» DATA FOR ANALYSIS
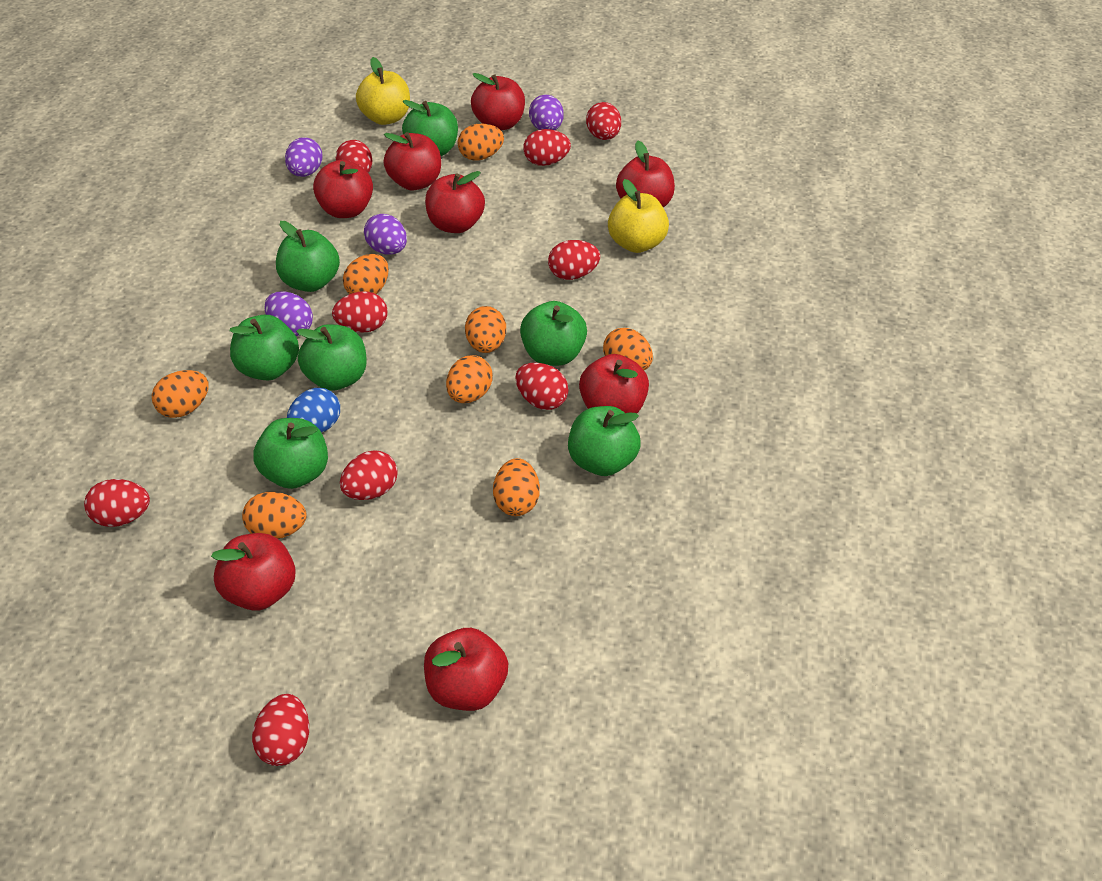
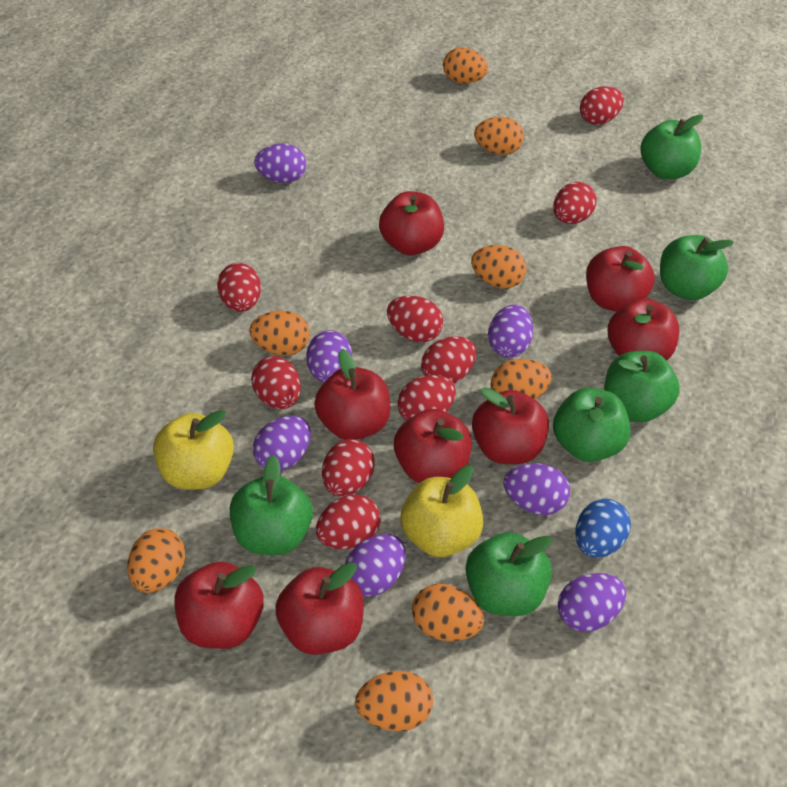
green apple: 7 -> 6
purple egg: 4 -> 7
...
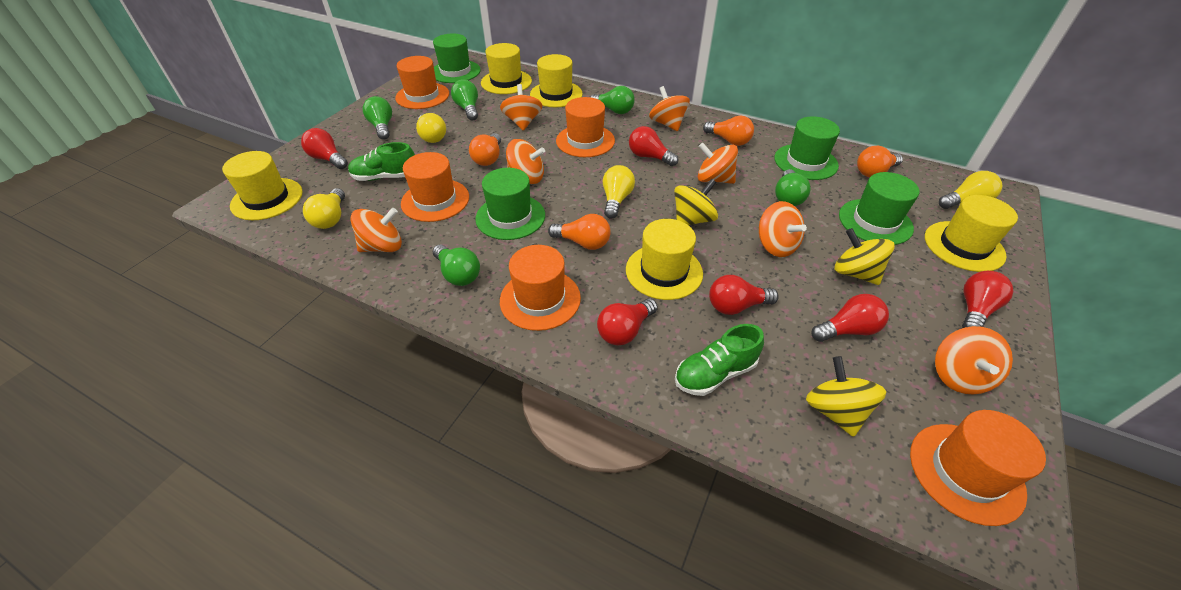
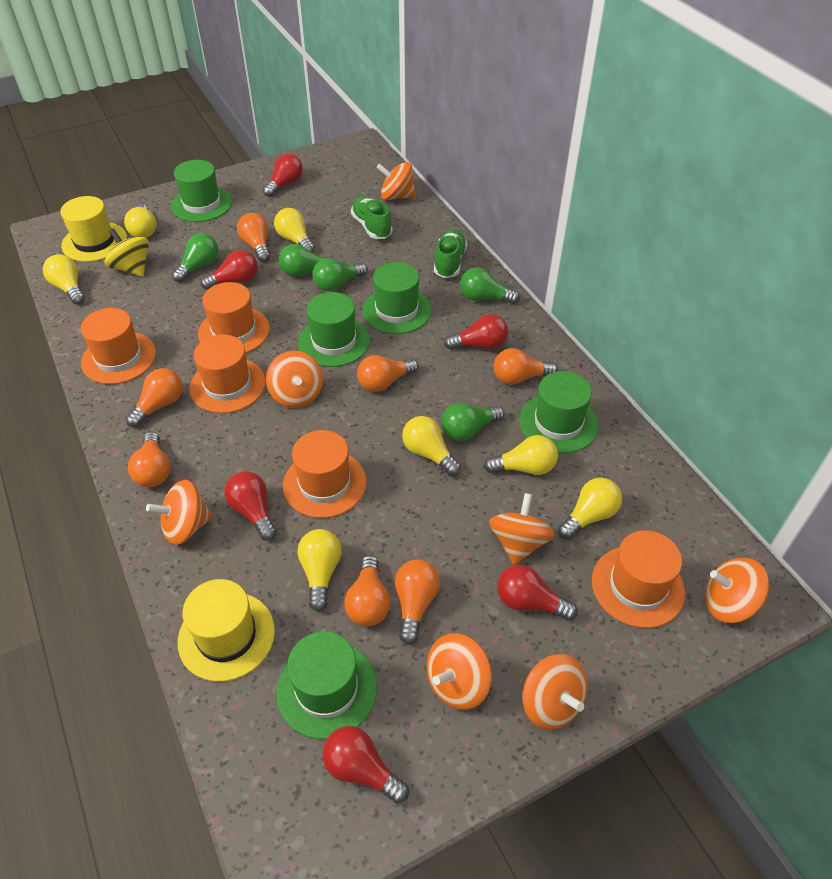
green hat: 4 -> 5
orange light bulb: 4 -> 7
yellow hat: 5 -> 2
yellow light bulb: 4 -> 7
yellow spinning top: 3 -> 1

» ABOUT THIS TASK
Filter the listing above for lines with the word "bulb", and copy each one you find.

» EXERCISE SOLUTION
orange light bulb: 4 -> 7
yellow light bulb: 4 -> 7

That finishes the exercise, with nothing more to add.